● **Exercise description**
With nothing added or dropped, output every record below exactly.

═════ Available data ═════

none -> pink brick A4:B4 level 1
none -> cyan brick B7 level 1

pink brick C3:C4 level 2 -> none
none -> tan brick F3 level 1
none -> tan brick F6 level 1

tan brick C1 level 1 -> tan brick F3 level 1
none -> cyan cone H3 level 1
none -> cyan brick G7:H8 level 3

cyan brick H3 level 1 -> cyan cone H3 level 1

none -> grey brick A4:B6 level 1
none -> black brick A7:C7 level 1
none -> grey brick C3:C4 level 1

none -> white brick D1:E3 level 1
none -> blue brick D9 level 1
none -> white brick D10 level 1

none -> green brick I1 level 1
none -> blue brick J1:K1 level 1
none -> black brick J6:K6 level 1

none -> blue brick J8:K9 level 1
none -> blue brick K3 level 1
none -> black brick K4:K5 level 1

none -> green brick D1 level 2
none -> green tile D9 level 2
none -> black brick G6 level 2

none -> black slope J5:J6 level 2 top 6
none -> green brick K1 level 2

═════

● **Answer to the exercise**
none -> pink brick A4:B4 level 1
none -> cyan brick B7 level 1

pink brick C3:C4 level 2 -> none
none -> tan brick F3 level 1
none -> tan brick F6 level 1

tan brick C1 level 1 -> tan brick F3 level 1
none -> cyan cone H3 level 1
none -> cyan brick G7:H8 level 3

cyan brick H3 level 1 -> cyan cone H3 level 1

none -> grey brick A4:B6 level 1
none -> black brick A7:C7 level 1
none -> grey brick C3:C4 level 1

none -> white brick D1:E3 level 1
none -> blue brick D9 level 1
none -> white brick D10 level 1

none -> green brick I1 level 1
none -> blue brick J1:K1 level 1
none -> black brick J6:K6 level 1

none -> blue brick J8:K9 level 1
none -> blue brick K3 level 1
none -> black brick K4:K5 level 1

none -> green brick D1 level 2
none -> green tile D9 level 2
none -> black brick G6 level 2

none -> black slope J5:J6 level 2 top 6
none -> green brick K1 level 2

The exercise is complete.